• **TASK INSTRUCTIONS**:
Go through the entries and count the lines with the string "HEAT" in them. Give only that number.

=== DATA SHOWN ===

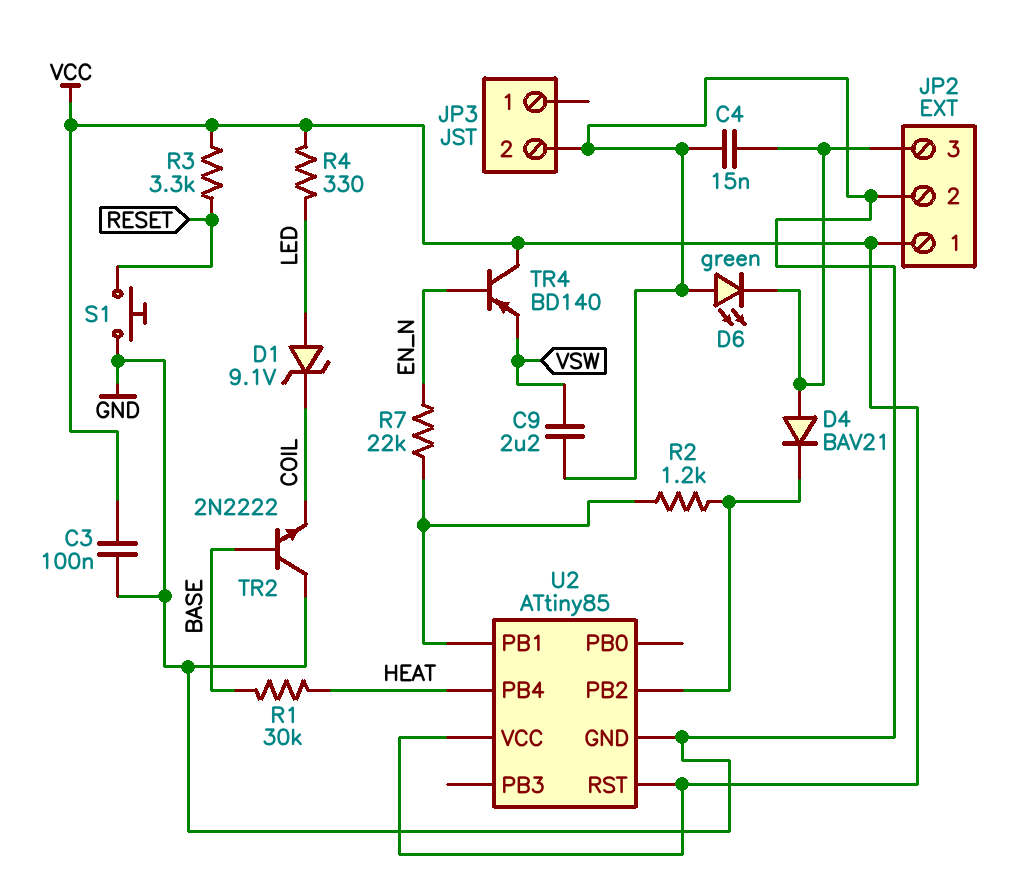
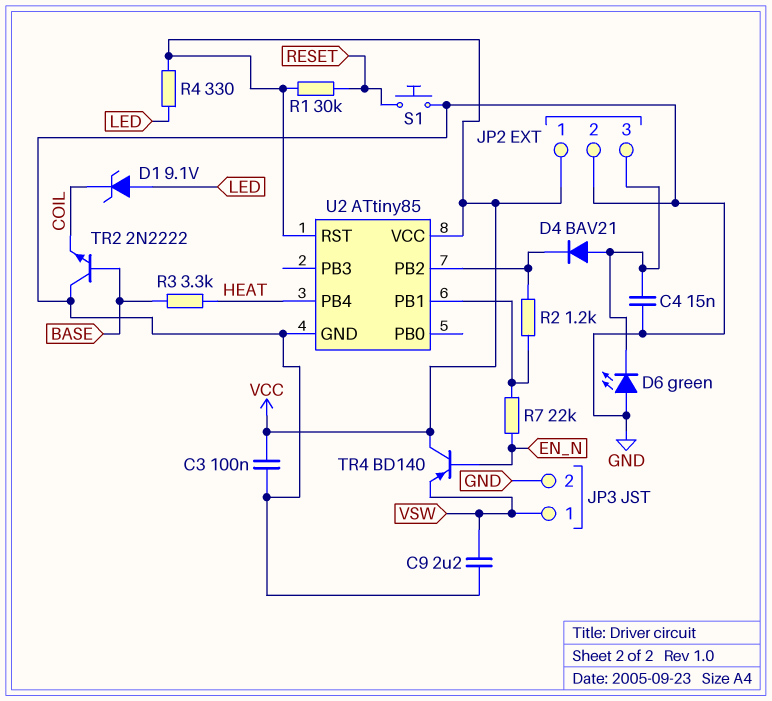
JP3 pin 1: none -> VSW
R1: 30k (BASE, HEAT) -> 30k (RESET, VCC)
R3: 3.3k (RESET, VCC) -> 3.3k (BASE, HEAT)

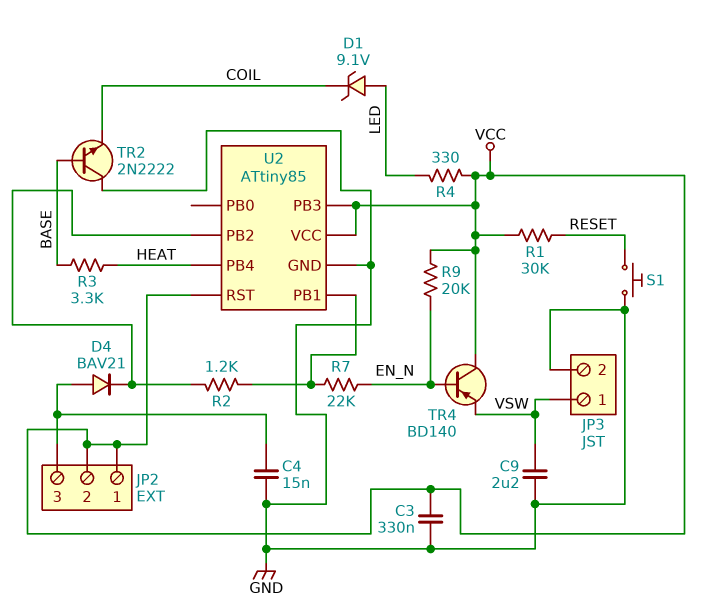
C3: 100nF (GND, VCC) -> 330nF (GND, VCC)
D6: LED green (A GND, K JP2/3) -> none
JP2 pin 2: GND -> VCC
R9: none -> 20k (EN_N, VCC)
U2 pin PB3: none -> VCC

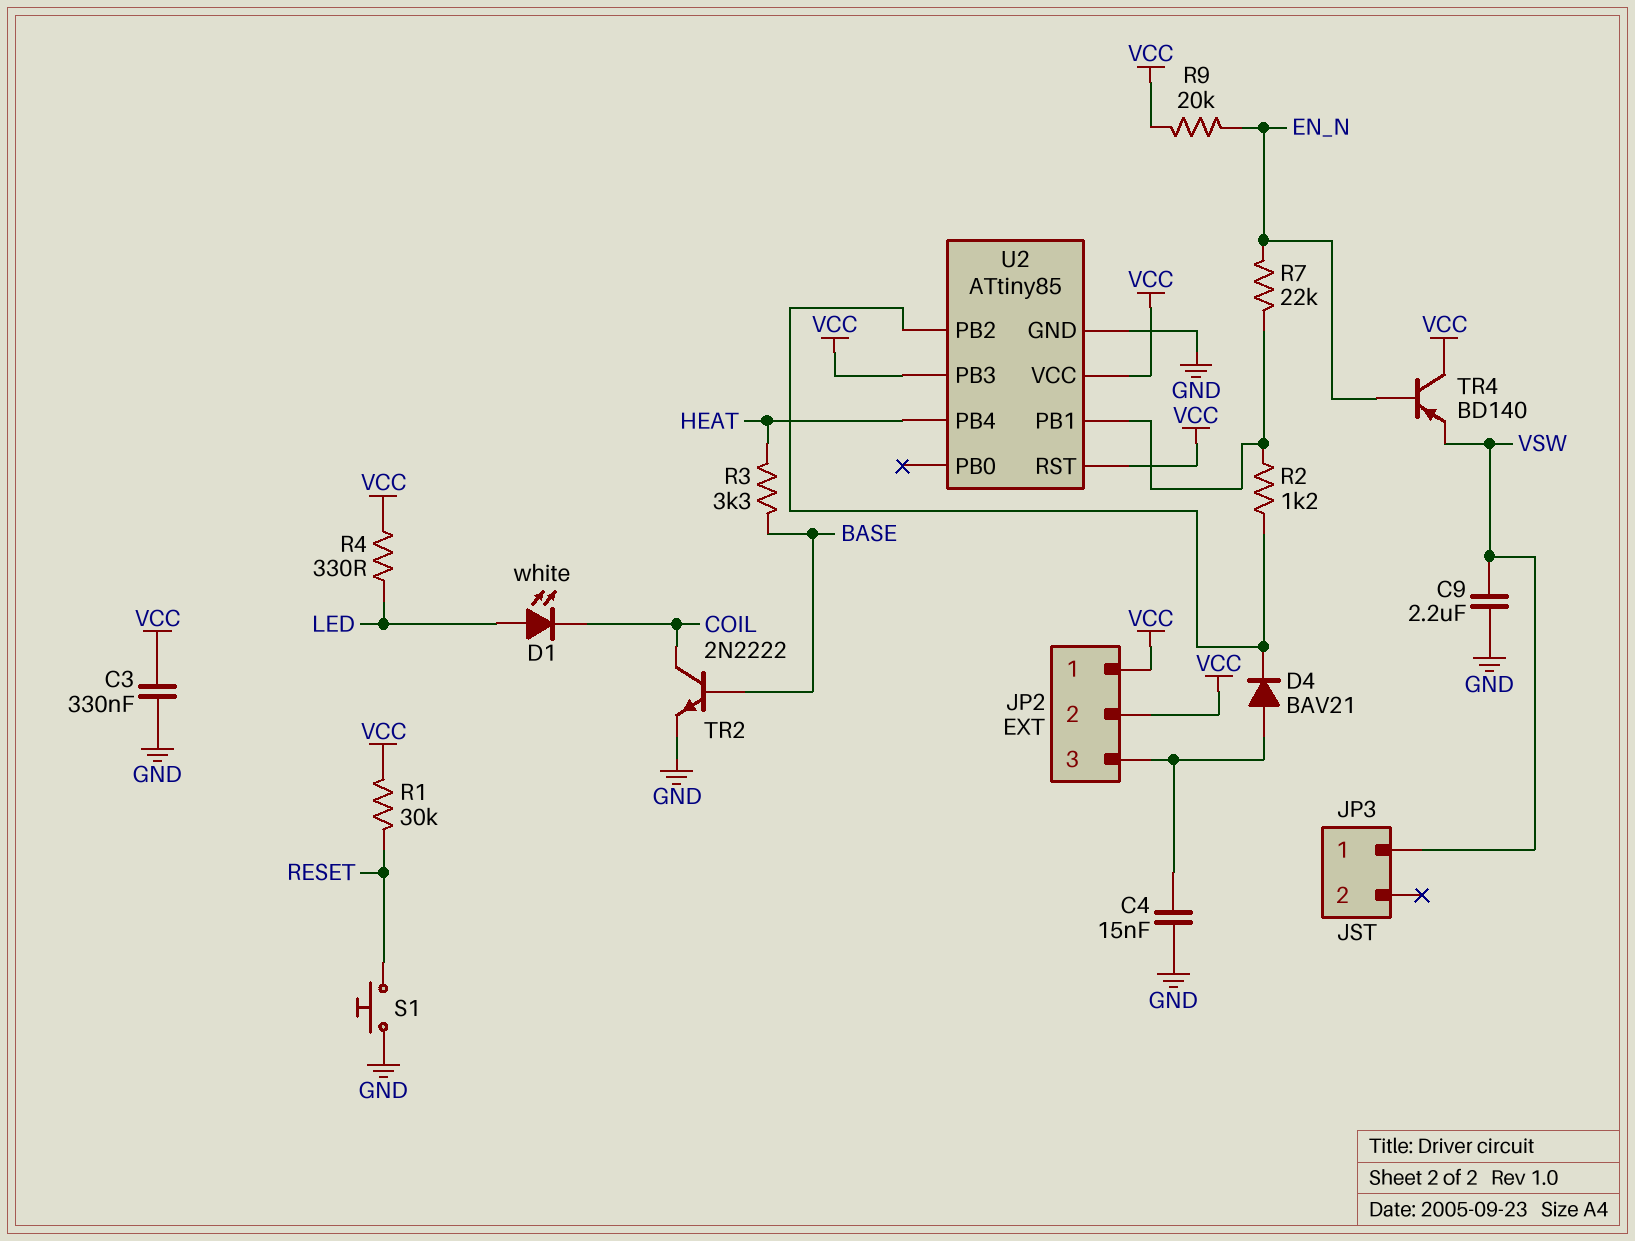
D1: zener 9.1V (A LED, K COIL) -> LED white (A LED, K COIL)
JP3 pin 2: GND -> none
TR2: NPN 2N2222 (B BASE, C GND, E COIL) -> NPN 2N2222 (B BASE, C COIL, E GND)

===

• **RESULT FOR THIS TASK**:
2